● Exercise aim: Give back every record word for word, but keep the pictures out.

- - -

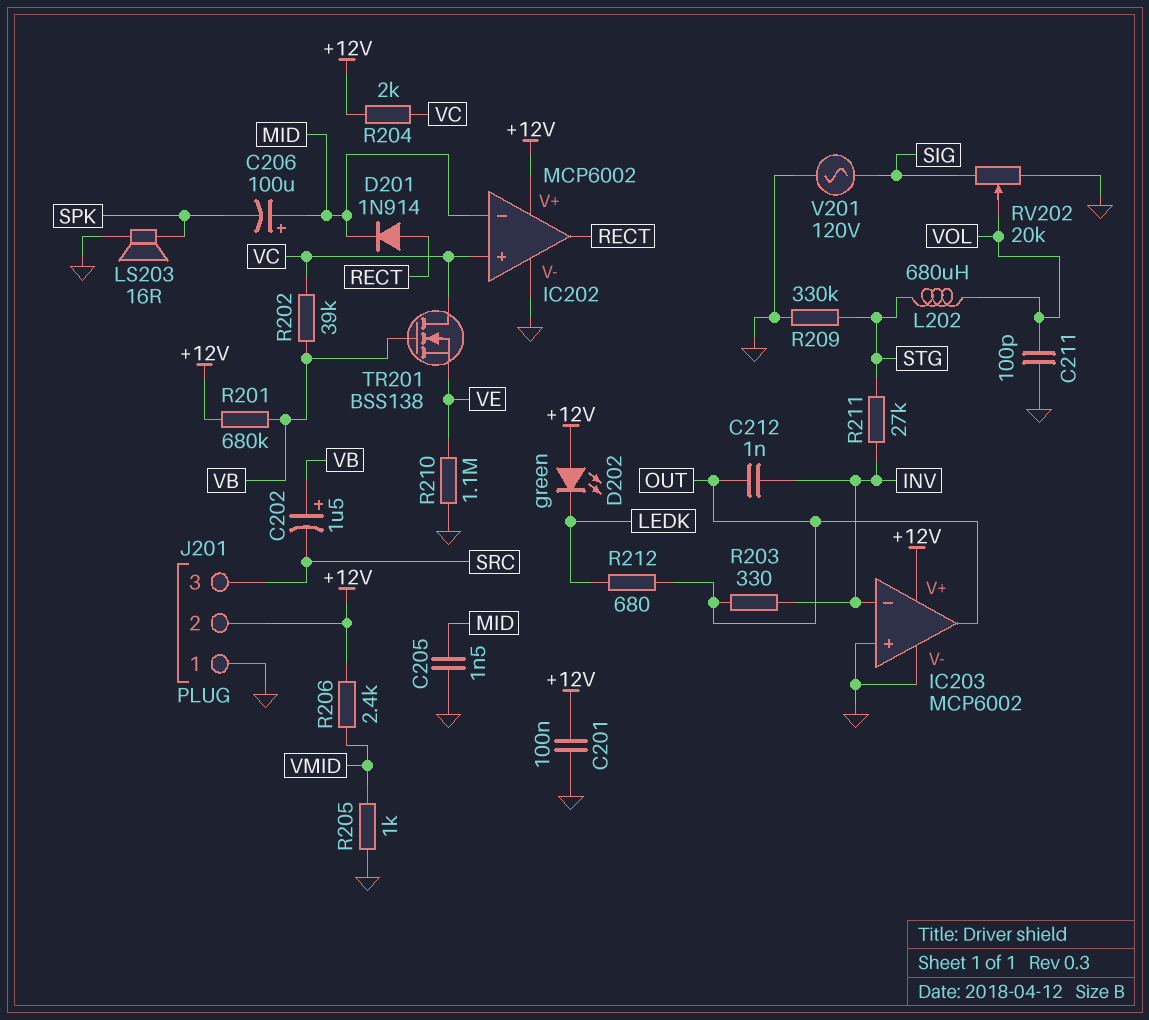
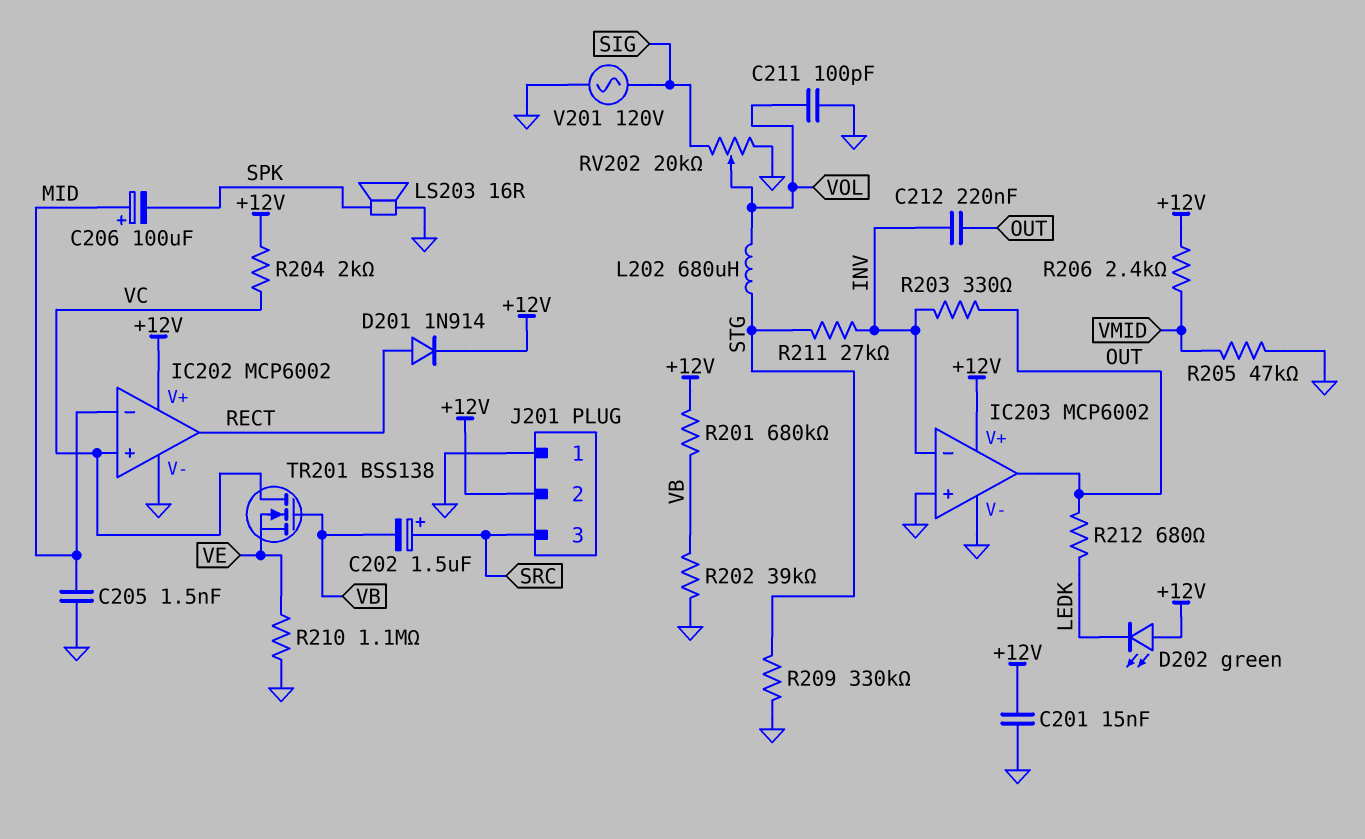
C201: 100nF (+12V, GND) -> 15nF (+12V, GND)
C202: 1.5uF (plus VB, minus SRC) -> 1.5uF (plus SRC, minus VB)
C212: 1nF (INV, OUT) -> 220nF (INV, OUT)
D201: diode 1N914 (A RECT, K MID) -> diode 1N914 (A RECT, K +12V)
R202: 39k (VB, VC) -> 39k (GND, VB)
R205: 1k (GND, VMID) -> 47k (GND, VMID)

- - -

● Output below:
C201: 100nF (+12V, GND) -> 15nF (+12V, GND)
C202: 1.5uF (plus VB, minus SRC) -> 1.5uF (plus SRC, minus VB)
C212: 1nF (INV, OUT) -> 220nF (INV, OUT)
D201: diode 1N914 (A RECT, K MID) -> diode 1N914 (A RECT, K +12V)
R202: 39k (VB, VC) -> 39k (GND, VB)
R205: 1k (GND, VMID) -> 47k (GND, VMID)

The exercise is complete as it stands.